What is being asked ▸ Exactly as written, print every line of the listing below and omit its pictures.

*** Opening of Records shown ***

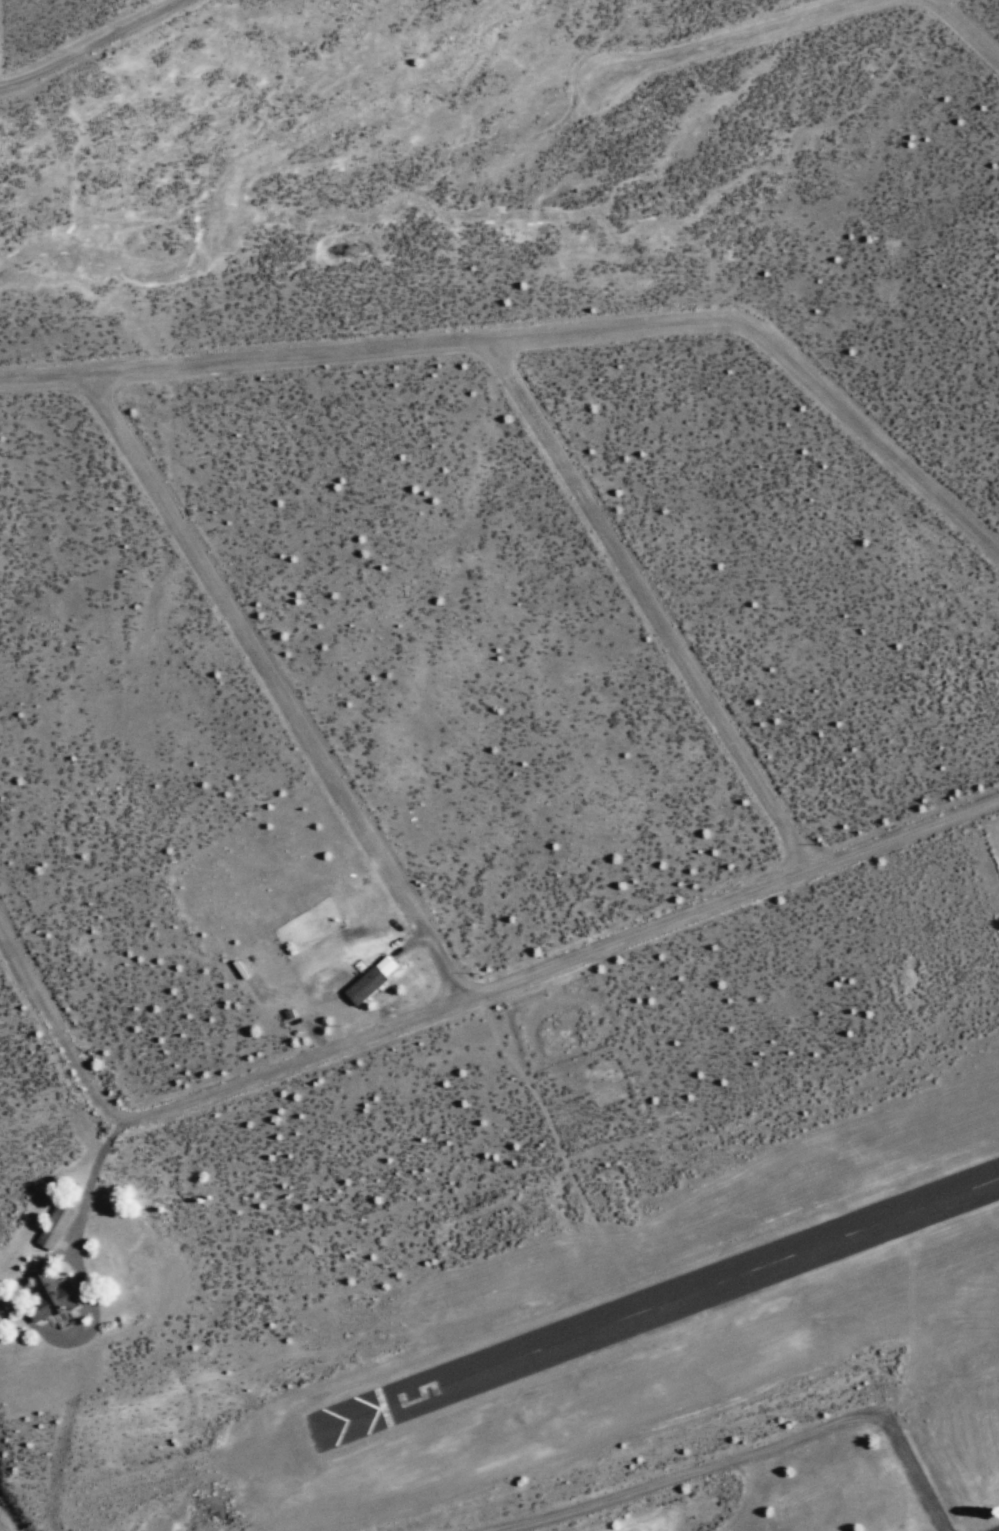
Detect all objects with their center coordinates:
road: (964, 28)
road: (753, 38)
road: (99, 47)
road: (541, 343)
road: (657, 608)
road: (276, 688)
building: (372, 981)
road: (456, 1002)
building: (56, 1228)
building: (50, 1299)
airport runway: (654, 1309)
road: (759, 1454)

*** Close of Records shown ***

Worked solution ▸
Detect all objects with their center coordinates:
road: (964, 28)
road: (753, 38)
road: (99, 47)
road: (541, 343)
road: (657, 608)
road: (276, 688)
building: (372, 981)
road: (456, 1002)
building: (56, 1228)
building: (50, 1299)
airport runway: (654, 1309)
road: (759, 1454)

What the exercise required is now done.